Work instruction:
Using the entries below, return word for word the lines from the one containing "brown star: (103, 114) -> (206, 210), moved" up to and including the last.
################
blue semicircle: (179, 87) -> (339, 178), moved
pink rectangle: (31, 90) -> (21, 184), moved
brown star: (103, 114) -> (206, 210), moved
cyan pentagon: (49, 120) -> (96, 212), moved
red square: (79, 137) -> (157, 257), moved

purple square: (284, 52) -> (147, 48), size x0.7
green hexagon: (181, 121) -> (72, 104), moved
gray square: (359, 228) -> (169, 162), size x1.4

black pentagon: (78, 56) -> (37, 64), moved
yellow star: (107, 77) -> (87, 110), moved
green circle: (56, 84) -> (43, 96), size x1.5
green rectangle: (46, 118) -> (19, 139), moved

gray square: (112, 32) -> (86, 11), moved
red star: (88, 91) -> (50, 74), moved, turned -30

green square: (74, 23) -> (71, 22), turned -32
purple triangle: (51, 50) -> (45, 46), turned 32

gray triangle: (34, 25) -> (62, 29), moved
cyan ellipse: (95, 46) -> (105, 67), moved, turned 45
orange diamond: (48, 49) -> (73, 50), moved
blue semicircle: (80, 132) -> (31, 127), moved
################
Final answer:
brown star: (103, 114) -> (206, 210), moved
cyan pentagon: (49, 120) -> (96, 212), moved
red square: (79, 137) -> (157, 257), moved

purple square: (284, 52) -> (147, 48), size x0.7
green hexagon: (181, 121) -> (72, 104), moved
gray square: (359, 228) -> (169, 162), size x1.4

black pentagon: (78, 56) -> (37, 64), moved
yellow star: (107, 77) -> (87, 110), moved
green circle: (56, 84) -> (43, 96), size x1.5
green rectangle: (46, 118) -> (19, 139), moved

gray square: (112, 32) -> (86, 11), moved
red star: (88, 91) -> (50, 74), moved, turned -30

green square: (74, 23) -> (71, 22), turned -32
purple triangle: (51, 50) -> (45, 46), turned 32

gray triangle: (34, 25) -> (62, 29), moved
cyan ellipse: (95, 46) -> (105, 67), moved, turned 45
orange diamond: (48, 49) -> (73, 50), moved
blue semicircle: (80, 132) -> (31, 127), moved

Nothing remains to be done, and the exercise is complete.